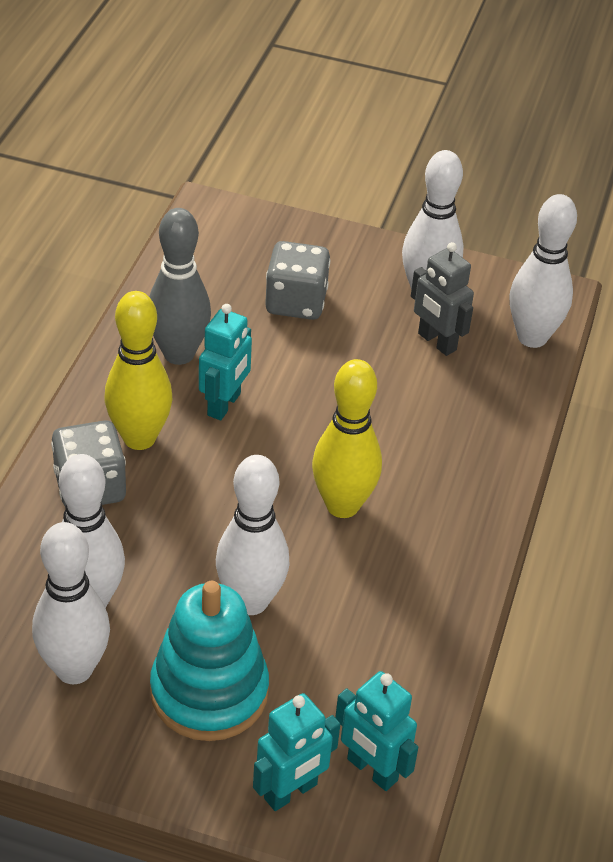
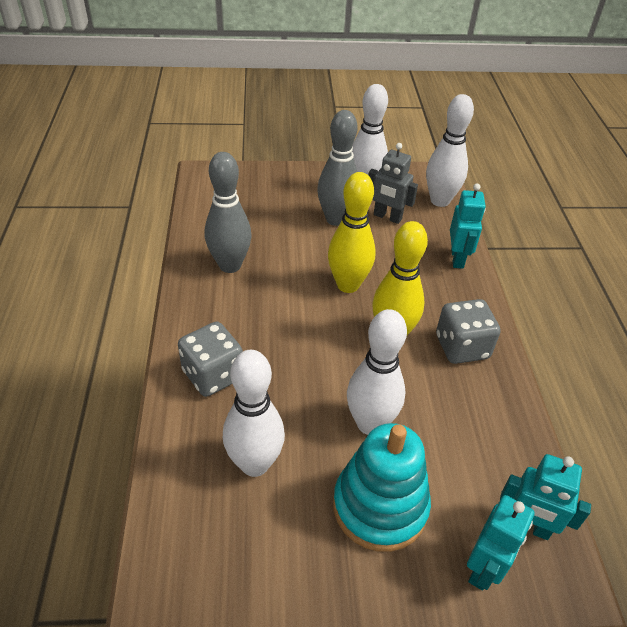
camera: 20 degrees left, 0 degrees up
(74, 669) = (269, 525): white bowling pin -> none
(139, 438) = (231, 329): yellow bowling pin -> yellow bowling pin (348, 285)
(224, 405) = (278, 290): turquoise robot -> turquoise robot (457, 258)
(296, 302) = (288, 215): grey dice -> grey dice (462, 347)
(359, 326) = (336, 219): none -> grey bowling pin

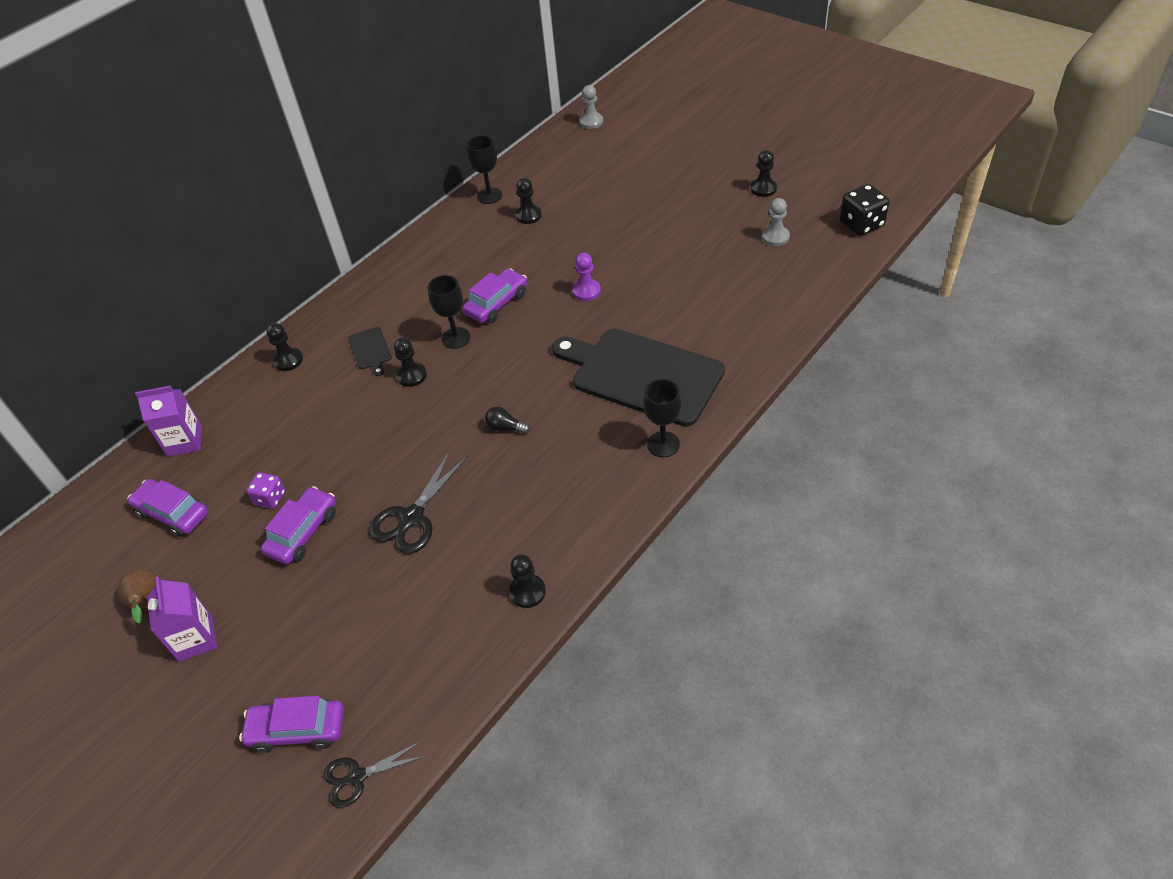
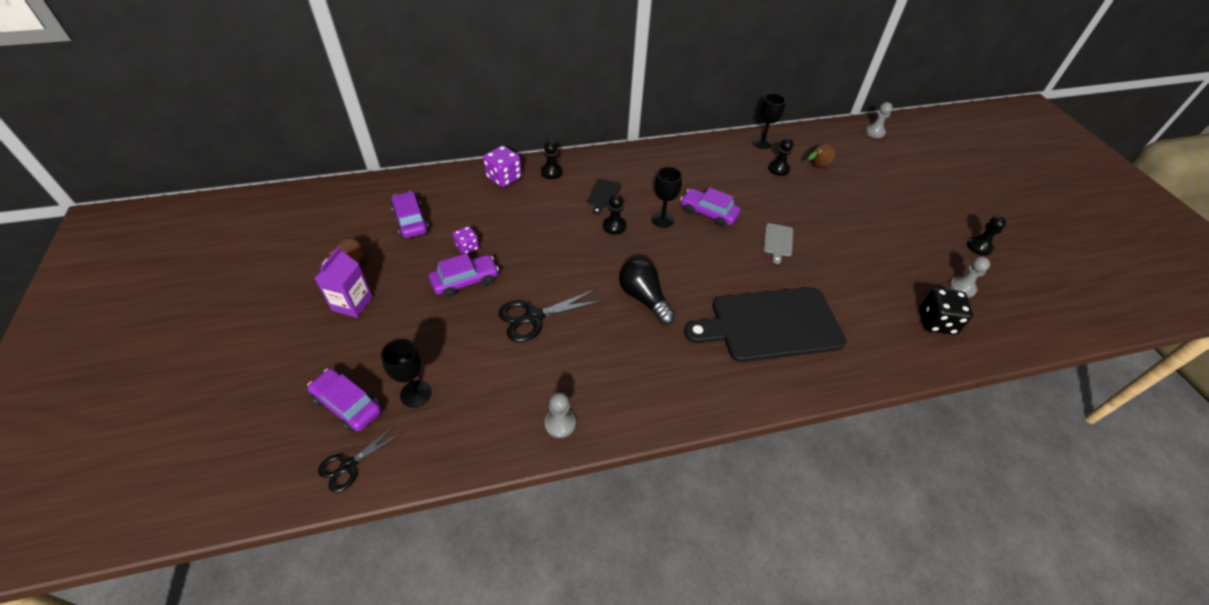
camera: 30 degrees right, 0 degrees up
(184, 441) = (455, 184): purple carton -> none
(238, 399) = (504, 178): none -> purple dice
(357, 777) = (348, 466): black scissors -> black scissors turned 60 degrees counterclockwise
(496, 303) = (708, 213): purple car -> purple car turned 135 degrees counterclockwise
(505, 427) = (644, 298): black light bulb -> black light bulb, size x1.96
(527, 592) = (560, 423): black pawn -> grey pawn
(563, 191) = (816, 166): none -> brown pear
(586, 291) = (778, 241): purple pawn -> grey cutting board
(642, 375) = (771, 325): black cutting board -> black cutting board turned 75 degrees counterclockwise
(663, 444) = (745, 386): black goblet -> black goblet (416, 394)
(861, 224) = (1050, 321): black dice -> black dice (936, 322)

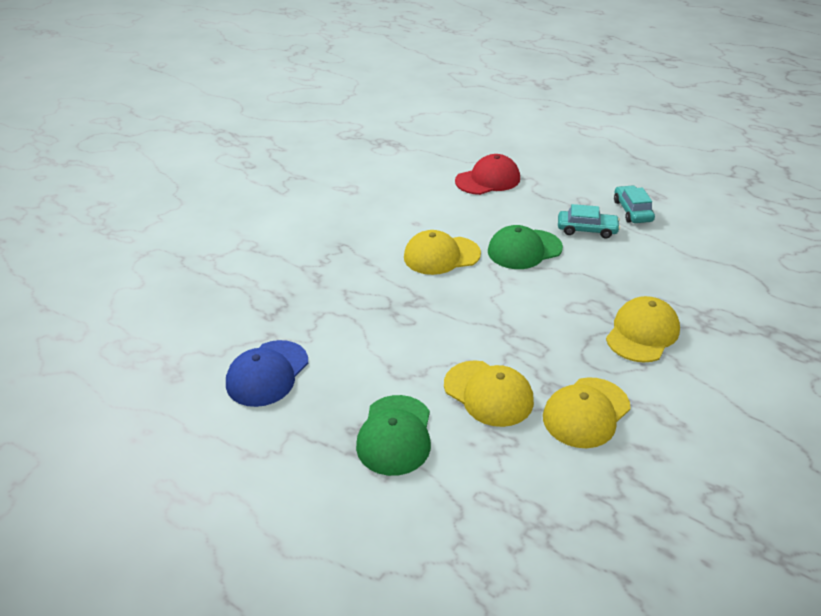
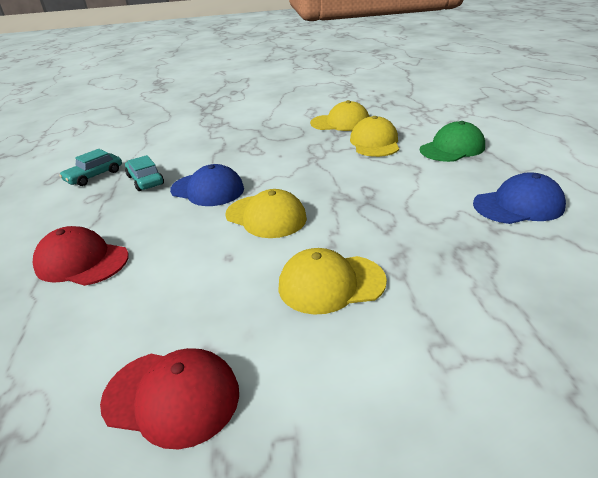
camera: 130 degrees left, 5 degrees down
(343, 177) = (172, 396): none -> red cap
(524, 249) = (207, 190): green cap -> blue cap
(642, 333) = (253, 131): yellow cap -> yellow cap (331, 284)

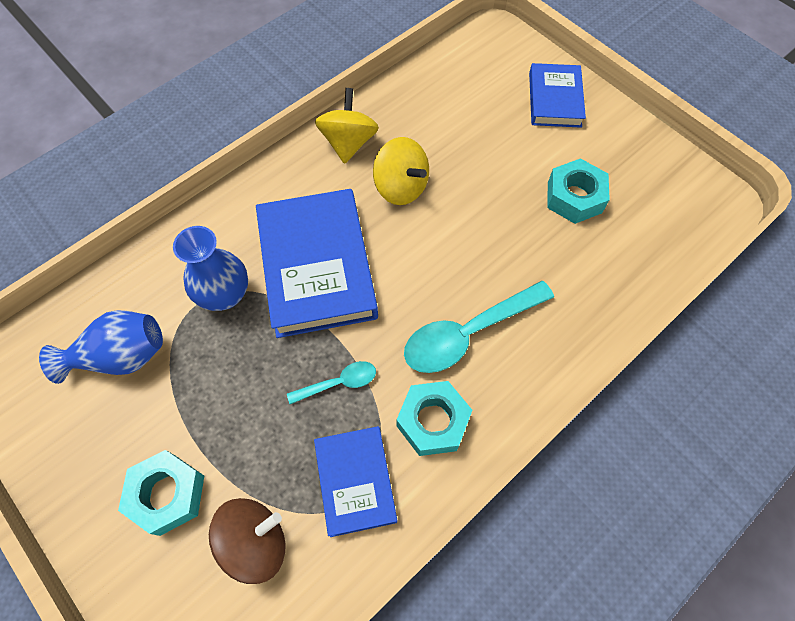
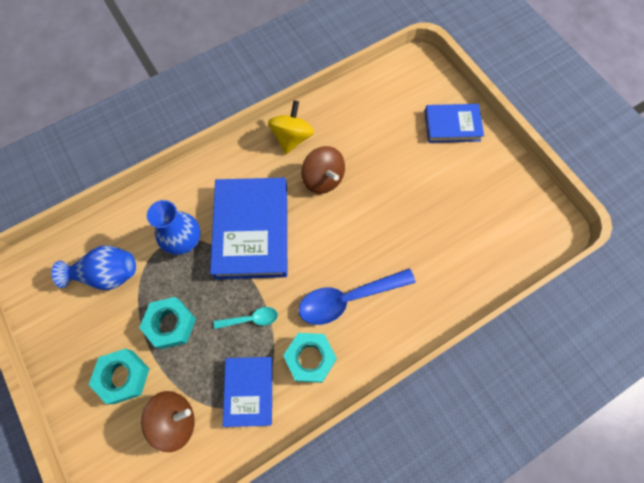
camera: 10 degrees right, 5 degrees up
(401, 187) = (323, 179): yellow spinning top -> brown spinning top
(468, 333) = (348, 298): turquoise spoon -> blue spoon
(554, 99) = (452, 125): blue book -> blue book turned 75 degrees clockwise
(574, 197) = (448, 207): turquoise nut -> turquoise nut (171, 324)

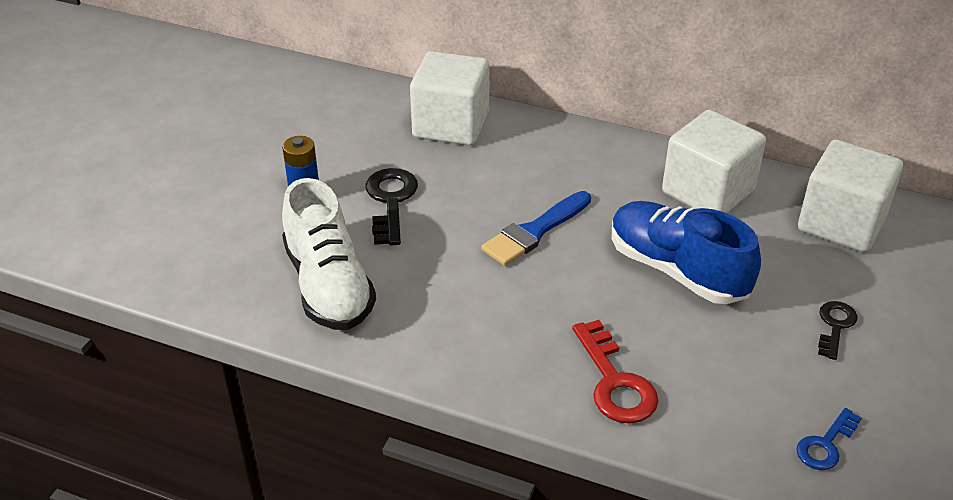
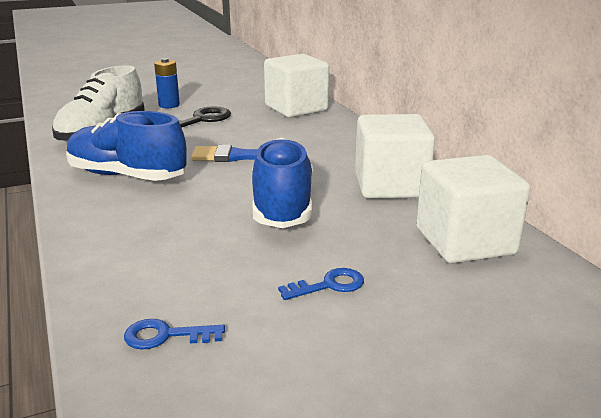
camera: 45 degrees right, 15 degrees down
(487, 326) = (127, 176): none -> blue shoe
(615, 382) = (127, 228): red key -> none
(835, 326) = (329, 285): black key -> blue key

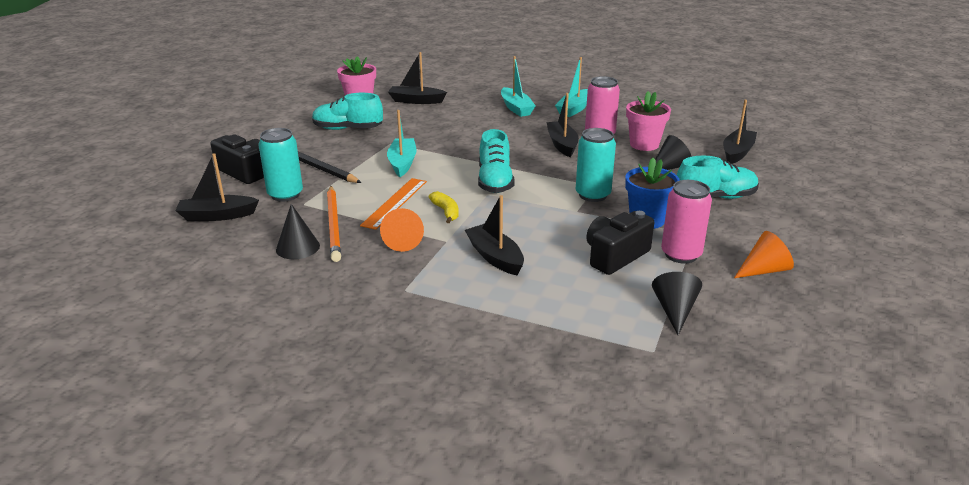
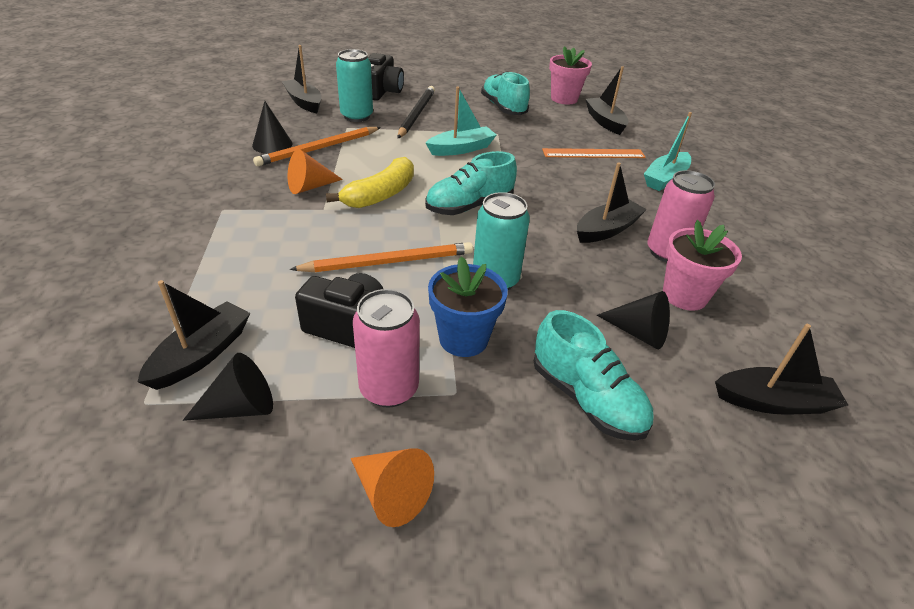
camera: 60 degrees right, 10 degrees up
(395, 203) = (379, 165): orange ruler -> orange ruler (593, 153)
(446, 212) = (380, 195): yellow banana -> yellow banana, size x1.70
(495, 257) = (305, 244): black boat -> black boat (201, 354)
(545, 228) = (388, 262): none -> orange pencil
(574, 109) = (719, 217): turquoise boat -> none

→ Exercise directions:
The line with "(545, 228) = (388, 262): none", the last line of the data above, and every line between them should be duplicated exactly, with nothing else.

→ Written answer:
(545, 228) = (388, 262): none -> orange pencil
(574, 109) = (719, 217): turquoise boat -> none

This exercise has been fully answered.